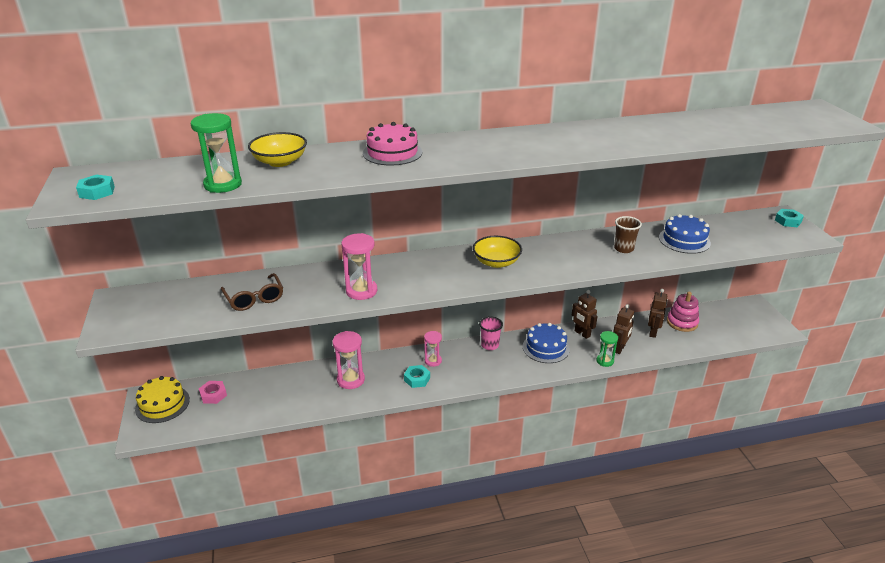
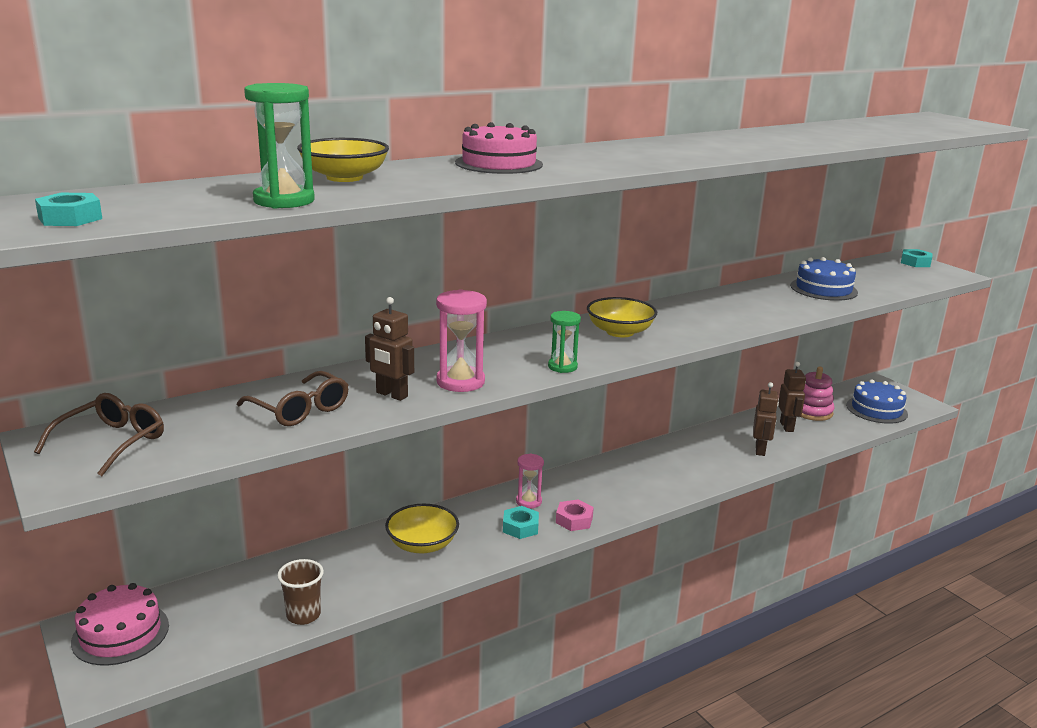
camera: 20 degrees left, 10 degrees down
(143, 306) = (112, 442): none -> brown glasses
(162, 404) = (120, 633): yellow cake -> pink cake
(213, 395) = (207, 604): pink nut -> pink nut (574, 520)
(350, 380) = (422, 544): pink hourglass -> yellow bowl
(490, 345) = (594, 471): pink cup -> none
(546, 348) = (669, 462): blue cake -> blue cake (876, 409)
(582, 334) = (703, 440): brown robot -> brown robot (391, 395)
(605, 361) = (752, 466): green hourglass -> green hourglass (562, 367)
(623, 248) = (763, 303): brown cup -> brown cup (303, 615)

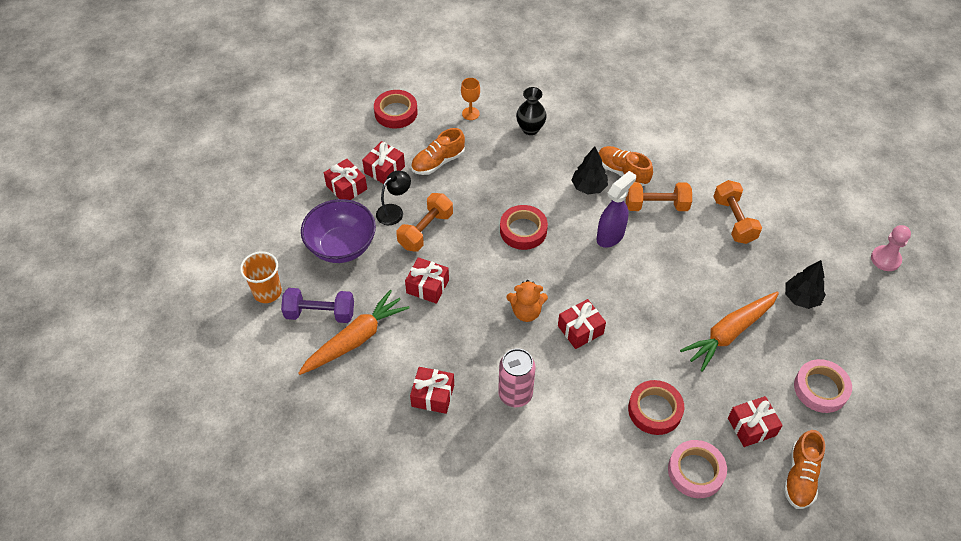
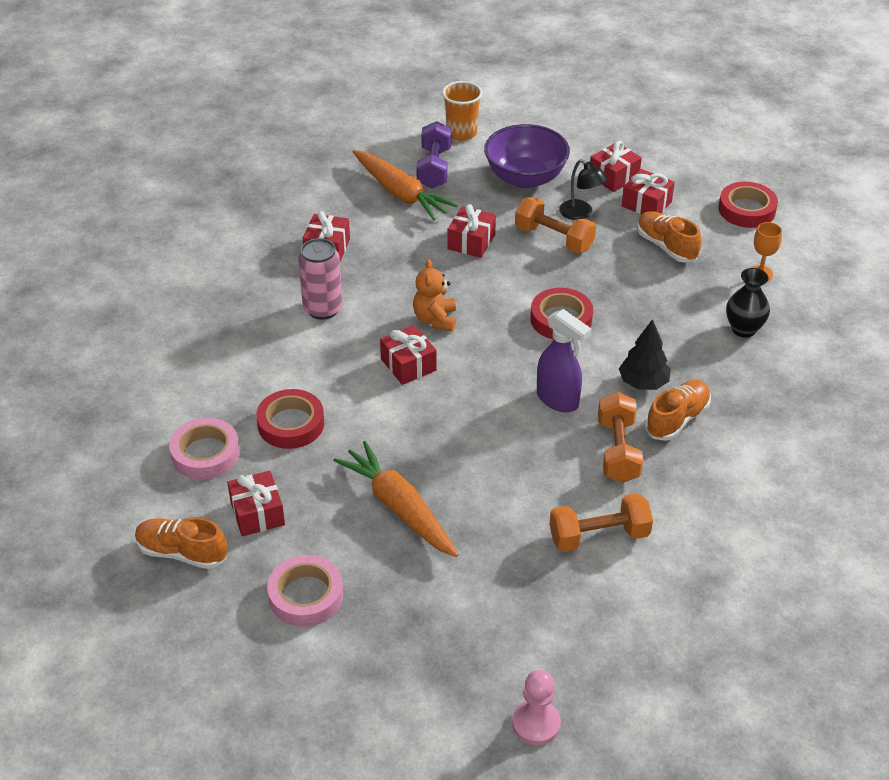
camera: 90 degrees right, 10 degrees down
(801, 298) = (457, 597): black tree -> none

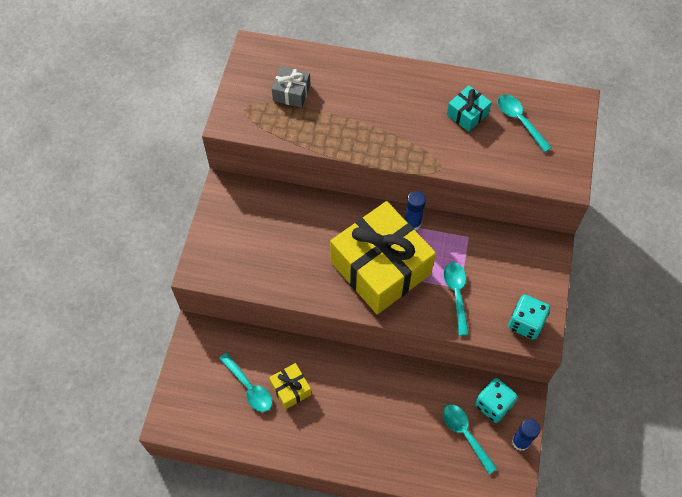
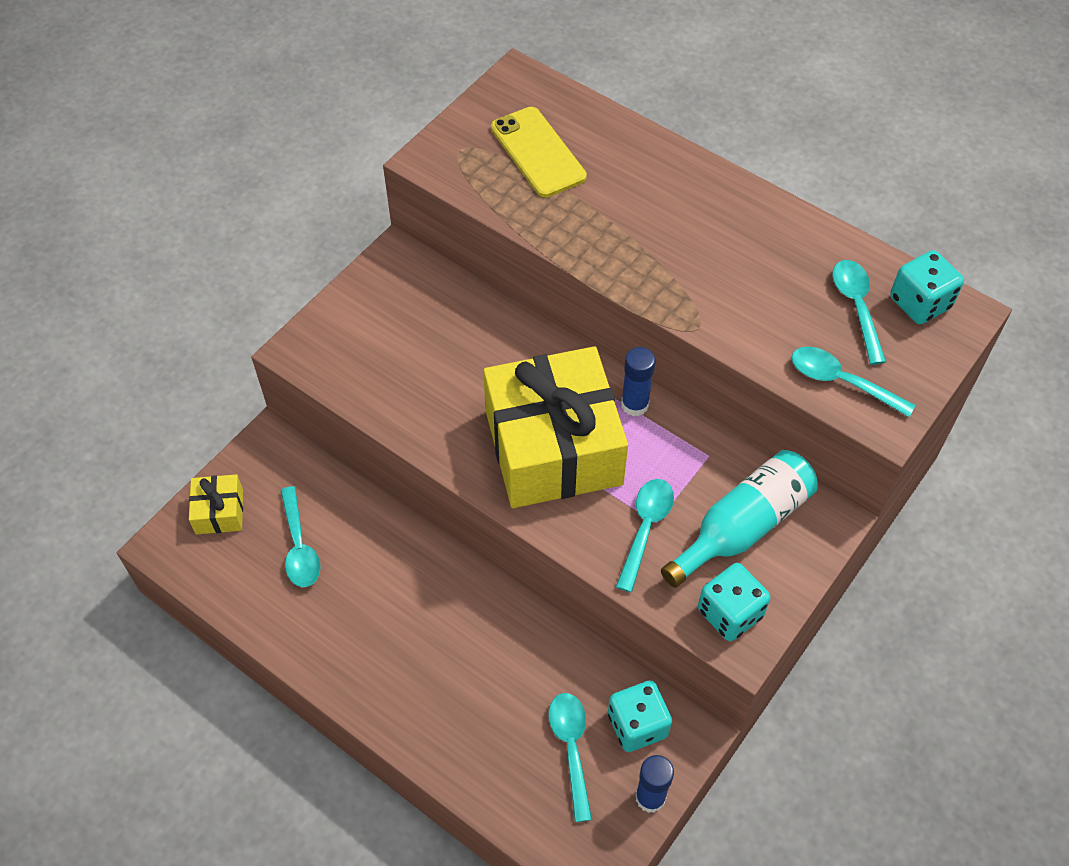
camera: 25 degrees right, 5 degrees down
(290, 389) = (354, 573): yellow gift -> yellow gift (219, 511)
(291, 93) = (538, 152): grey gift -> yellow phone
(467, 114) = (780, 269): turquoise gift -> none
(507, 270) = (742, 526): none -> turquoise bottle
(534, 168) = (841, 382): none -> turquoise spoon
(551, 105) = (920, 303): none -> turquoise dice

━━━━━━━━━━━━━━━━━━━━━━━━━━━━━━

__Your assignment__
Reproduce only the lines running from the beginning of the entries above to the line holding "camera: 25 degrees right, 5 degrees down", inclusive. Pictures stay out of the copy.

__Answer to the exercise__
camera: 20 degrees left, 10 degrees down
(143, 306) = (112, 442): none -> brown glasses
(162, 404) = (120, 633): yellow cake -> pink cake
(213, 395) = (207, 604): pink nut -> pink nut (574, 520)
(350, 380) = (422, 544): pink hourglass -> yellow bowl
(490, 345) = (594, 471): pink cup -> none
(546, 348) = (669, 462): blue cake -> blue cake (876, 409)
(582, 334) = (703, 440): brown robot -> brown robot (391, 395)
(605, 361) = (752, 466): green hourglass -> green hourglass (562, 367)
(623, 248) = (763, 303): brown cup -> brown cup (303, 615)

camera: 90 degrees right, 10 degrees down
(801, 298) = (457, 597): black tree -> none

camera: 25 degrees right, 5 degrees down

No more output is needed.